[Records from a data collection]
#####
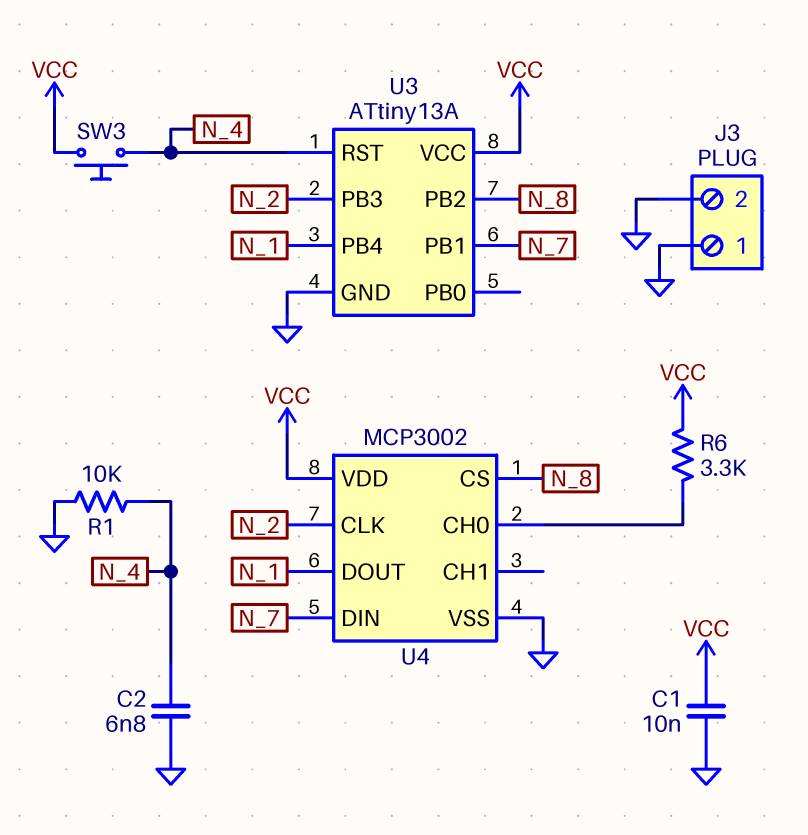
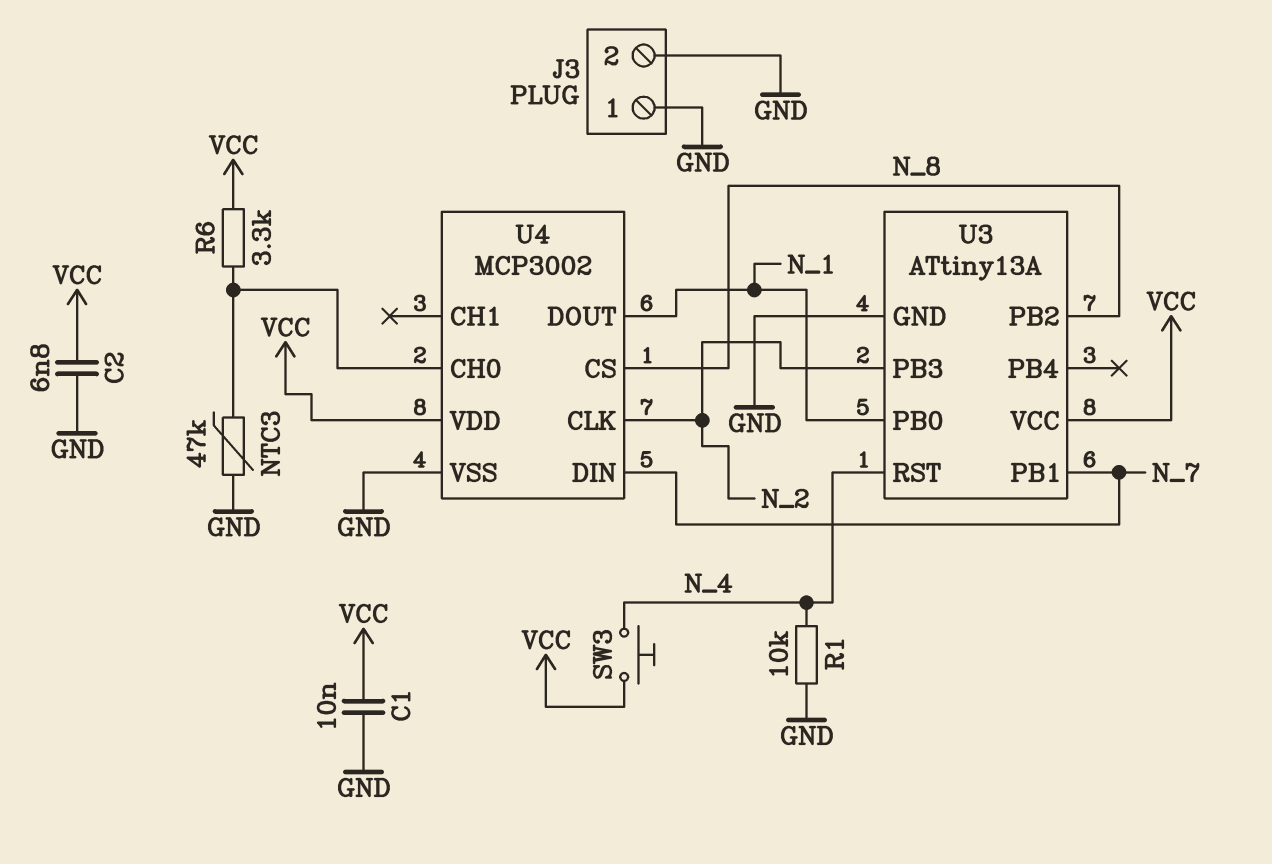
C2: 6.8nF (GND, N_4) -> 6.8nF (GND, VCC)
NTC3: none -> 47k (GND, U4/CH0)
U3 pin PB0: none -> N_1
U3 pin PB4: N_1 -> none

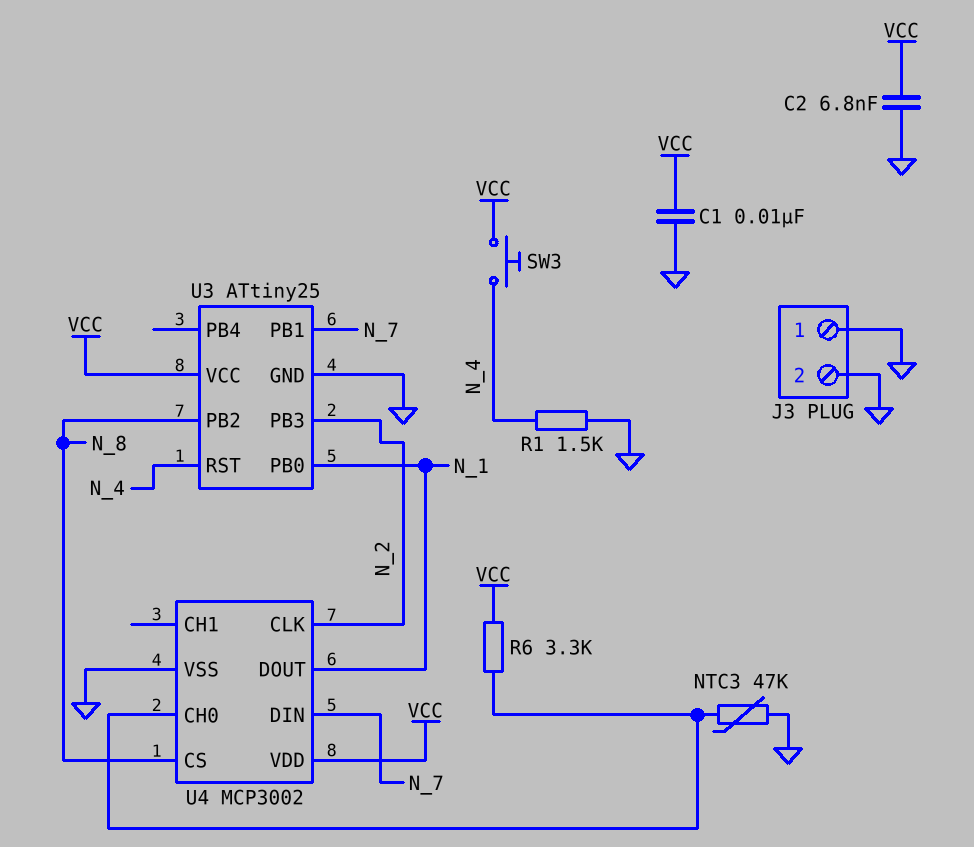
R1: 10k (GND, N_4) -> 1.5k (GND, N_4)
U3: ATtiny13A -> ATtiny25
#####
**What the exercise asks**
The data must come back word for word, with every picture removed.

**Task response**
C2: 6.8nF (GND, N_4) -> 6.8nF (GND, VCC)
NTC3: none -> 47k (GND, U4/CH0)
U3 pin PB0: none -> N_1
U3 pin PB4: N_1 -> none

R1: 10k (GND, N_4) -> 1.5k (GND, N_4)
U3: ATtiny13A -> ATtiny25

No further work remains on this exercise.